YOUR TASK
Give back exactly the stretch of data below from the line holding "V1: AC 100mV (N6, N30) -> AC 230V (N6, N30)" through the line holding "U20: NOT 74HC04 (in N17, out N25) -> none", both ends included, and leave the remaining lines out.

=======

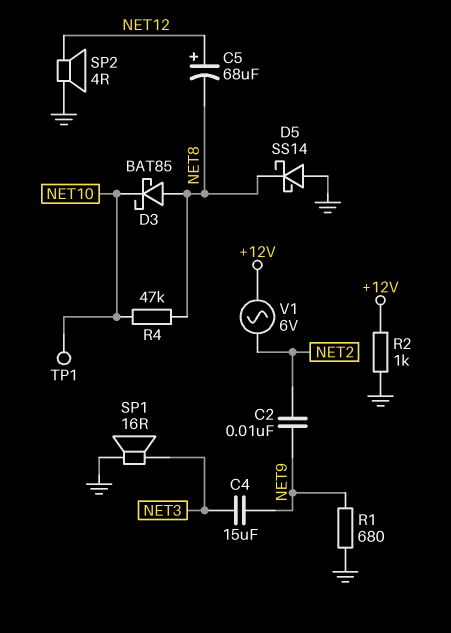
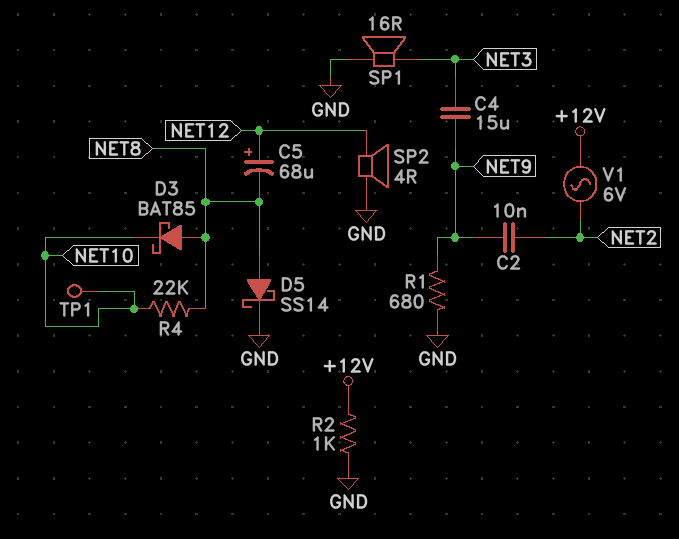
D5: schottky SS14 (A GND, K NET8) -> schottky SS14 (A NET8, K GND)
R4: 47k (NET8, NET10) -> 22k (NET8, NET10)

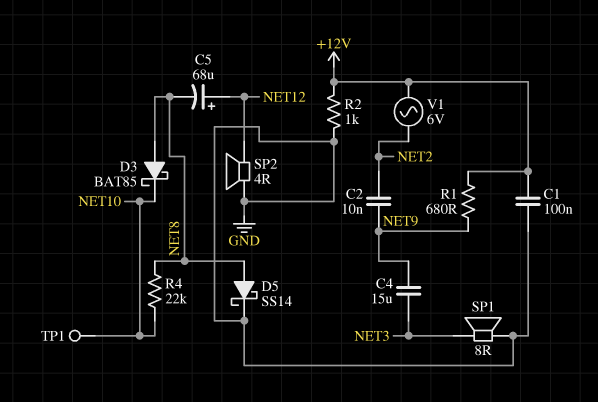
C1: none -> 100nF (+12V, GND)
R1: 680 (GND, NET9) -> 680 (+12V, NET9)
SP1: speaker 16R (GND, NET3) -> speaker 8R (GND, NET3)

=======

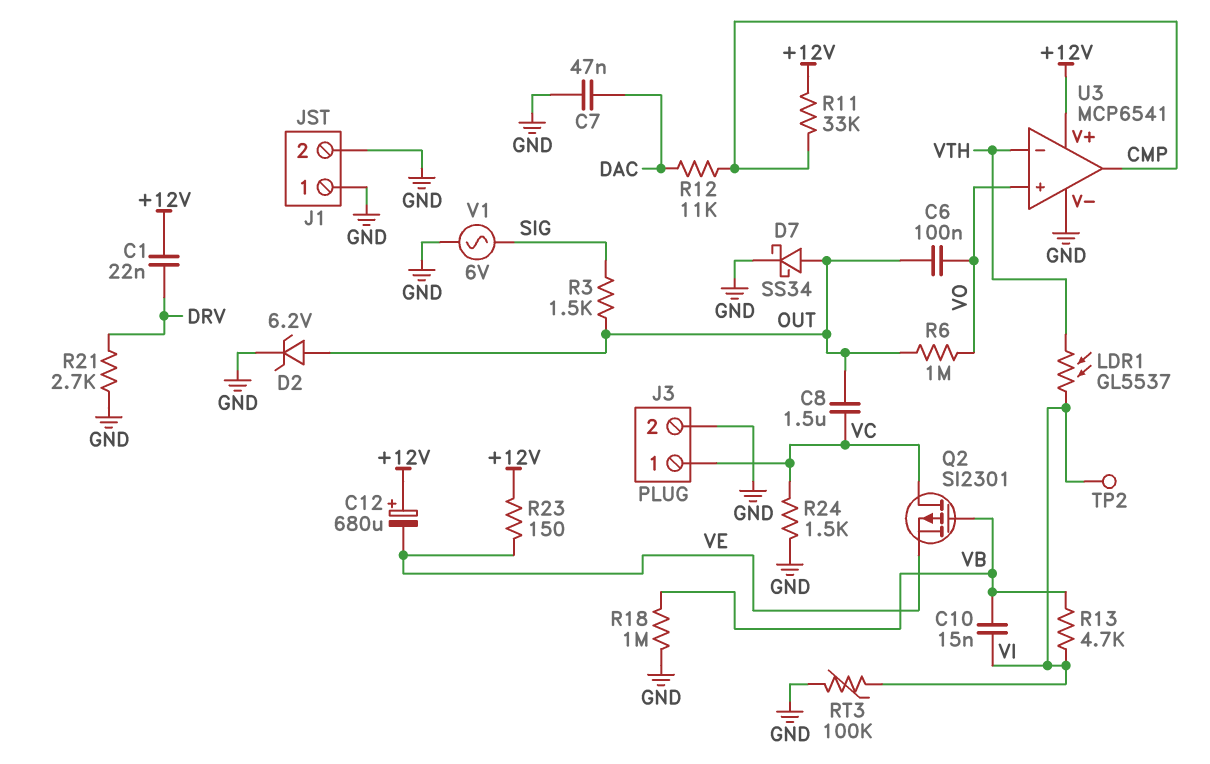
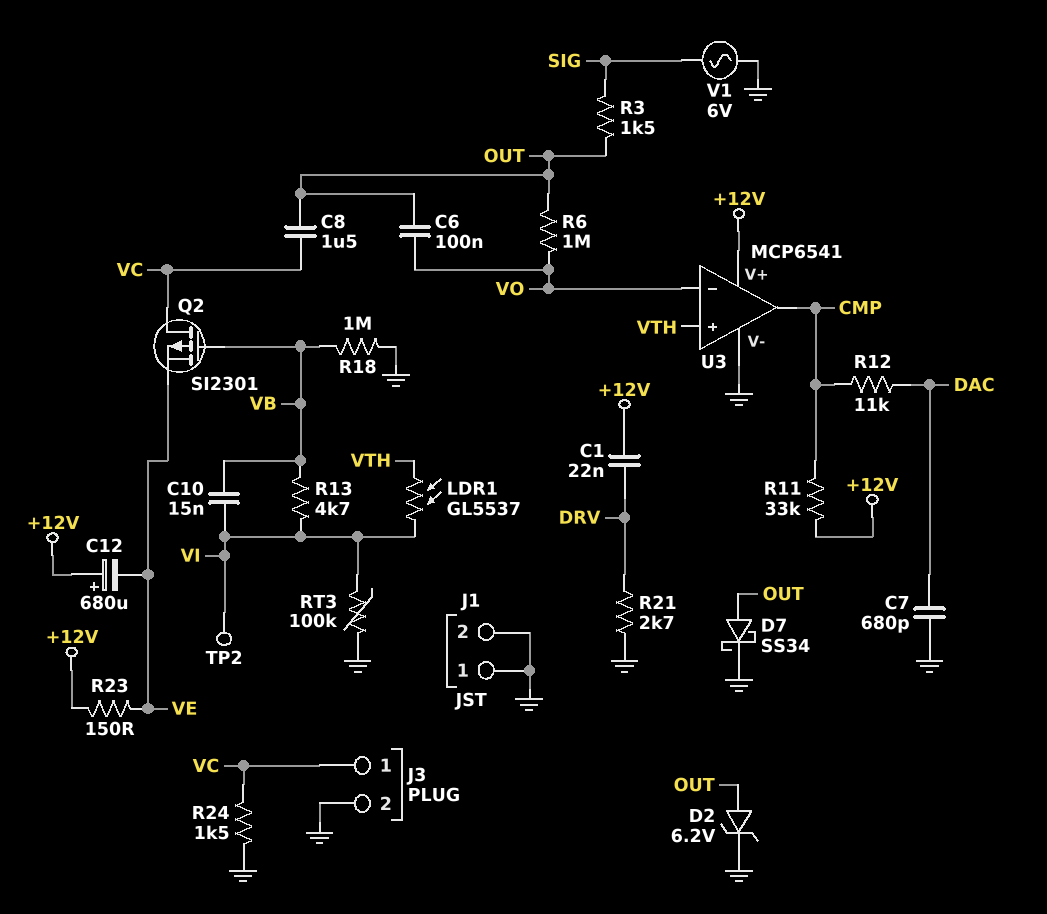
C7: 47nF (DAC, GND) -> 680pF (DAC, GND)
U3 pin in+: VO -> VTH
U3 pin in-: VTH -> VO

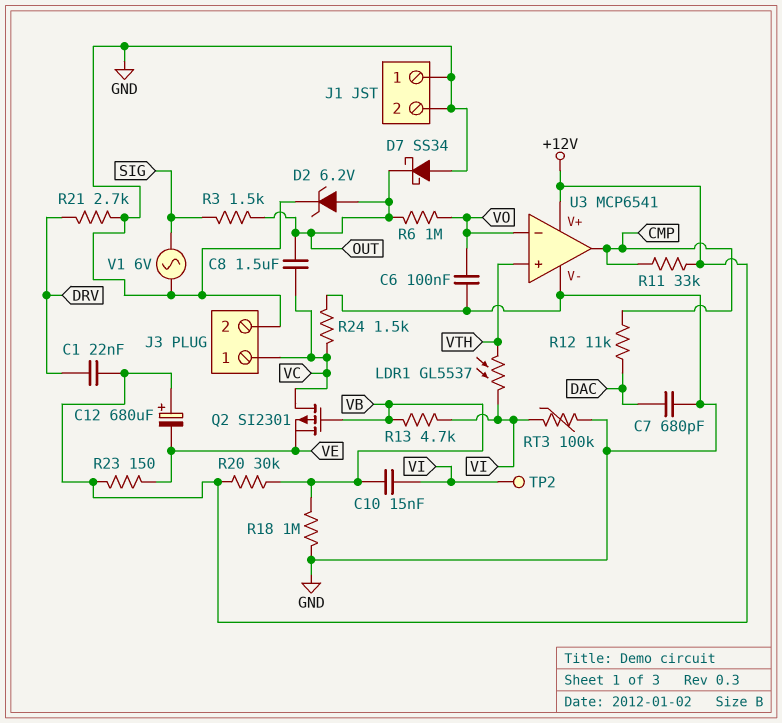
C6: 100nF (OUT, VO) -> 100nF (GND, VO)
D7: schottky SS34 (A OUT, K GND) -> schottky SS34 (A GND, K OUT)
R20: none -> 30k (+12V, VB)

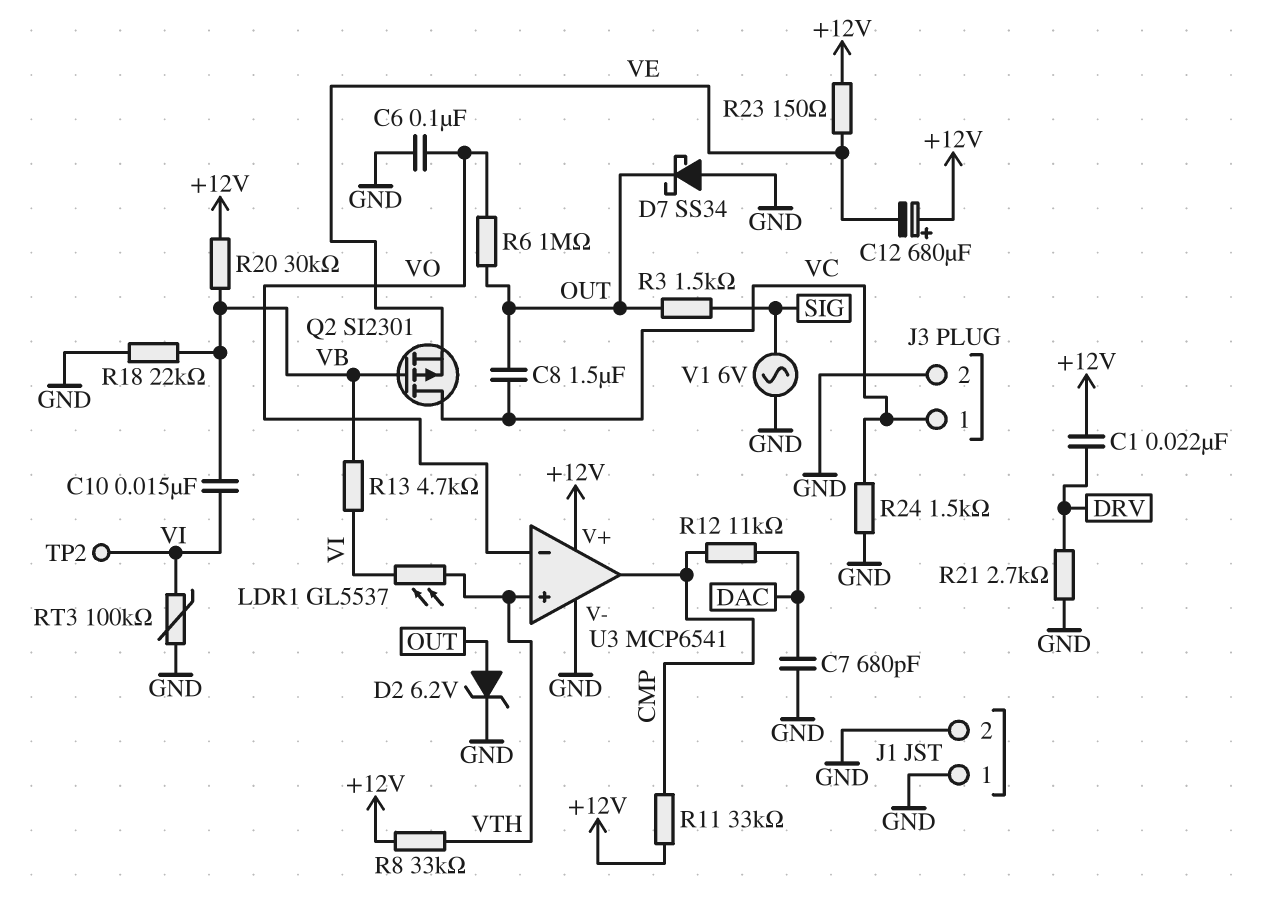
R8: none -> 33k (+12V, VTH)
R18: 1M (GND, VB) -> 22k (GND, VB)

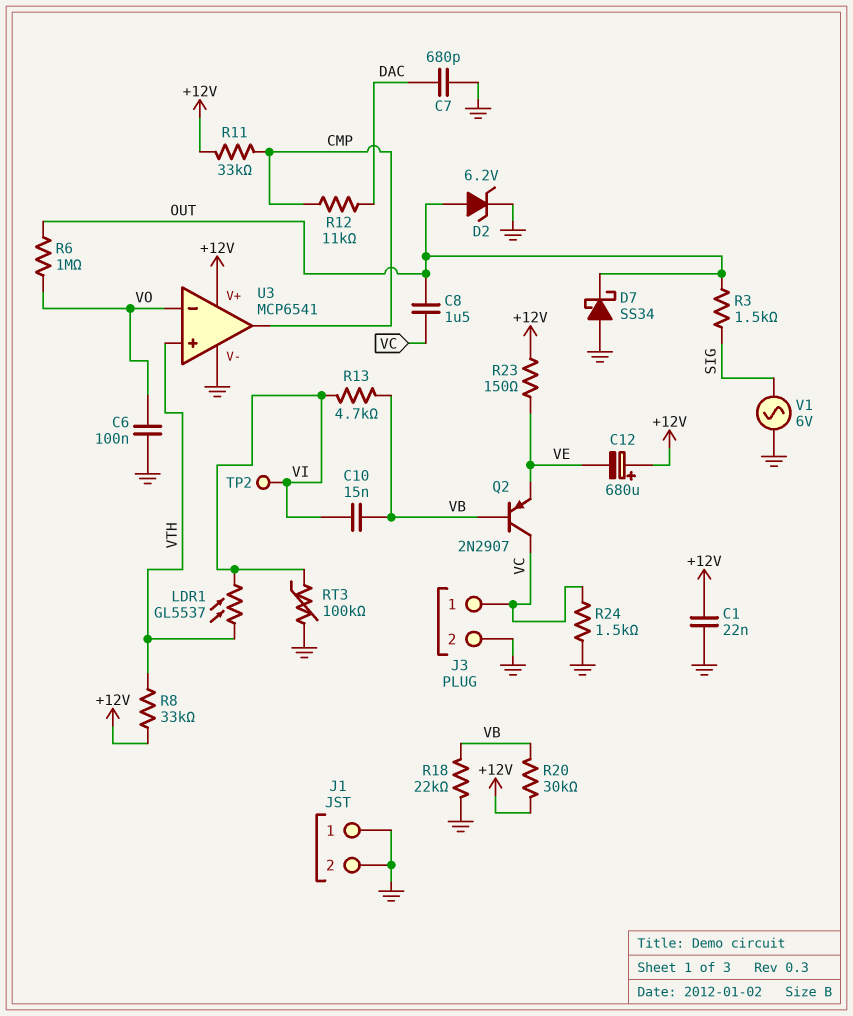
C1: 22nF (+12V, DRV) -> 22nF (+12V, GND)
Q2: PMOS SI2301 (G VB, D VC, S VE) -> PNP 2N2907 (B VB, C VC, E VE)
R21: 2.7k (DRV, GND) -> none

=======

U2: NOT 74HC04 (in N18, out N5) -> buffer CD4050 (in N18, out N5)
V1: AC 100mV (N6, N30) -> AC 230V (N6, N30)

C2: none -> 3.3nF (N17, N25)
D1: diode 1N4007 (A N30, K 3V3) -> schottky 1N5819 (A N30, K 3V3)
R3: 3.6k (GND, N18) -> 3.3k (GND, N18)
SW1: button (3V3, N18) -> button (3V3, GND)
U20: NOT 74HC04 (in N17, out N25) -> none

=======

RESULT FOR THIS EXERCISE
V1: AC 100mV (N6, N30) -> AC 230V (N6, N30)

C2: none -> 3.3nF (N17, N25)
D1: diode 1N4007 (A N30, K 3V3) -> schottky 1N5819 (A N30, K 3V3)
R3: 3.6k (GND, N18) -> 3.3k (GND, N18)
SW1: button (3V3, N18) -> button (3V3, GND)
U20: NOT 74HC04 (in N17, out N25) -> none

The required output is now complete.